:: DATA SHOWN ::

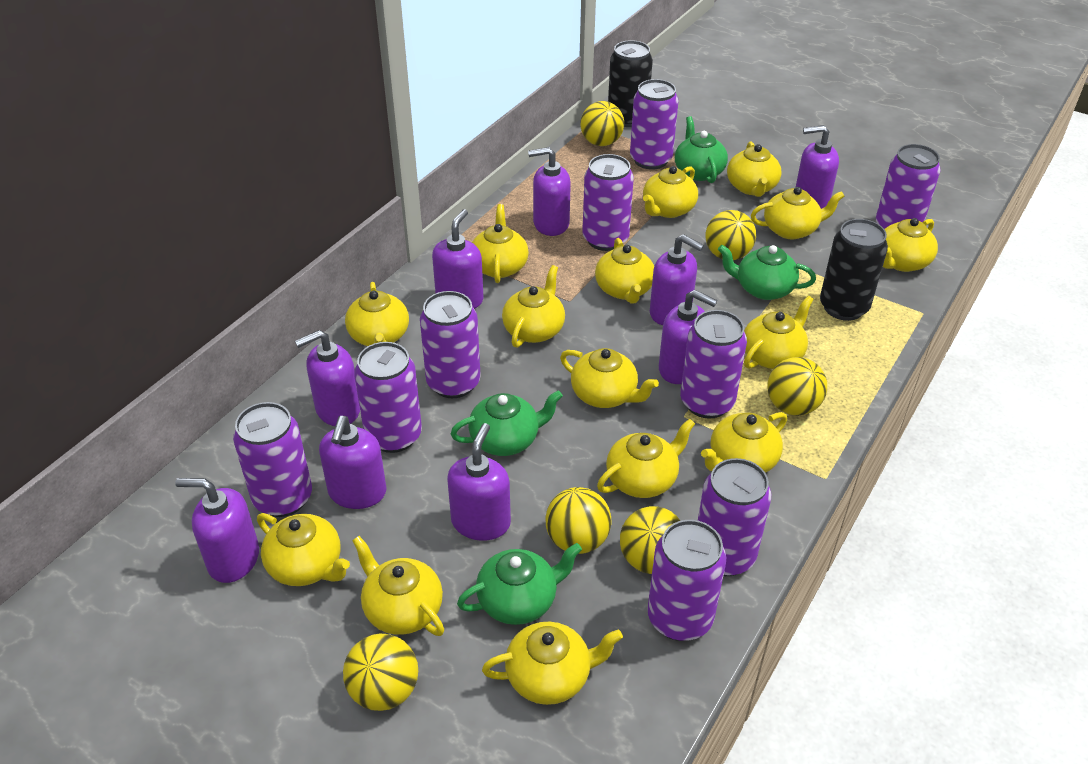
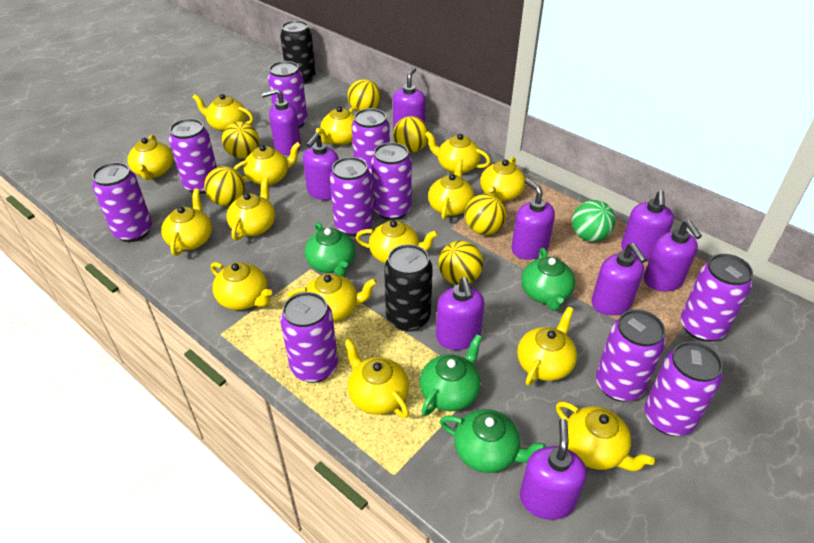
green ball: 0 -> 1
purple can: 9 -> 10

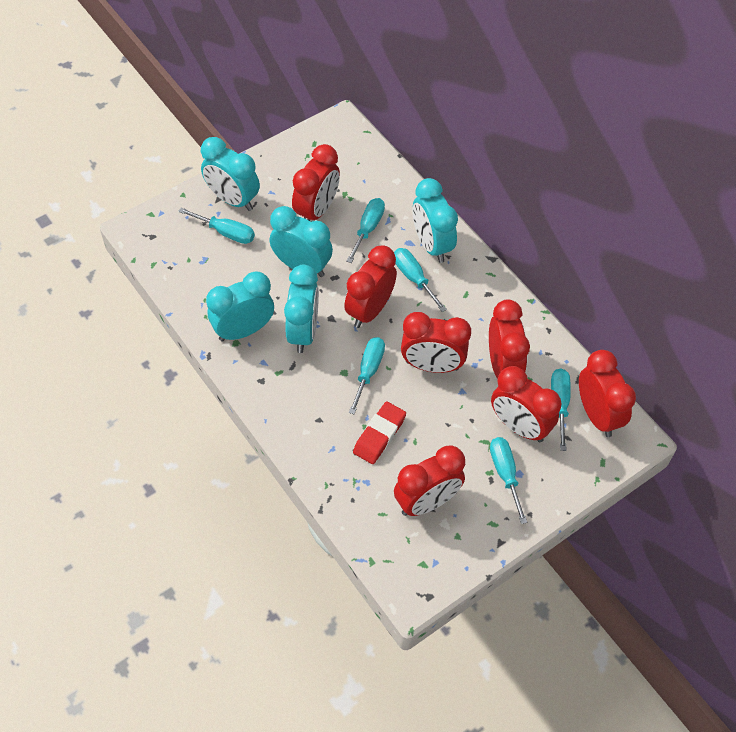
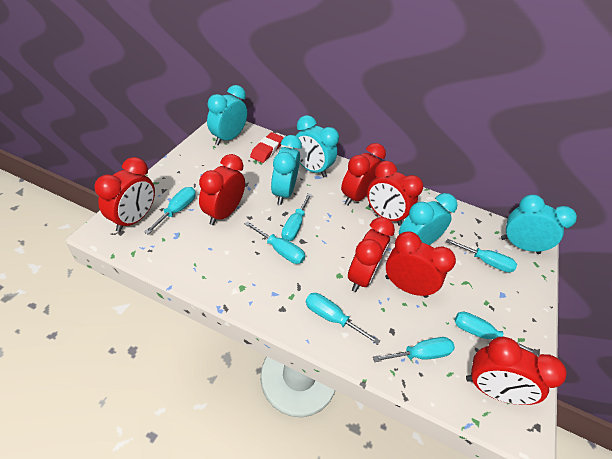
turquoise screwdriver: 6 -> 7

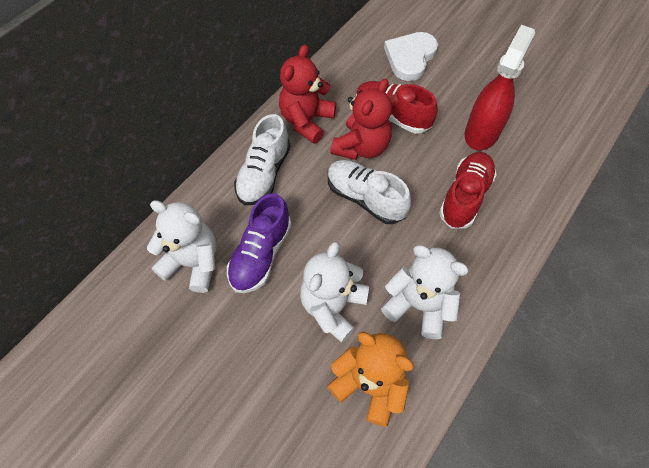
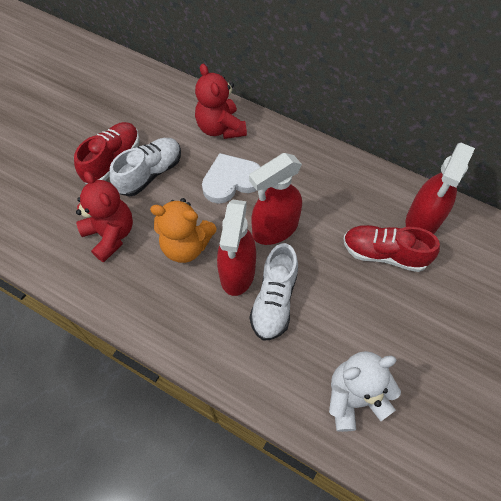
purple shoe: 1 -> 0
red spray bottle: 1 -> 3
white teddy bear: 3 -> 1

:::

• **EXERCISE BRIEF**
Reprint the entries above exactly, images removed.

• **EXPECTED OUTPUT**
green ball: 0 -> 1
purple can: 9 -> 10

turquoise screwdriver: 6 -> 7

purple shoe: 1 -> 0
red spray bottle: 1 -> 3
white teddy bear: 3 -> 1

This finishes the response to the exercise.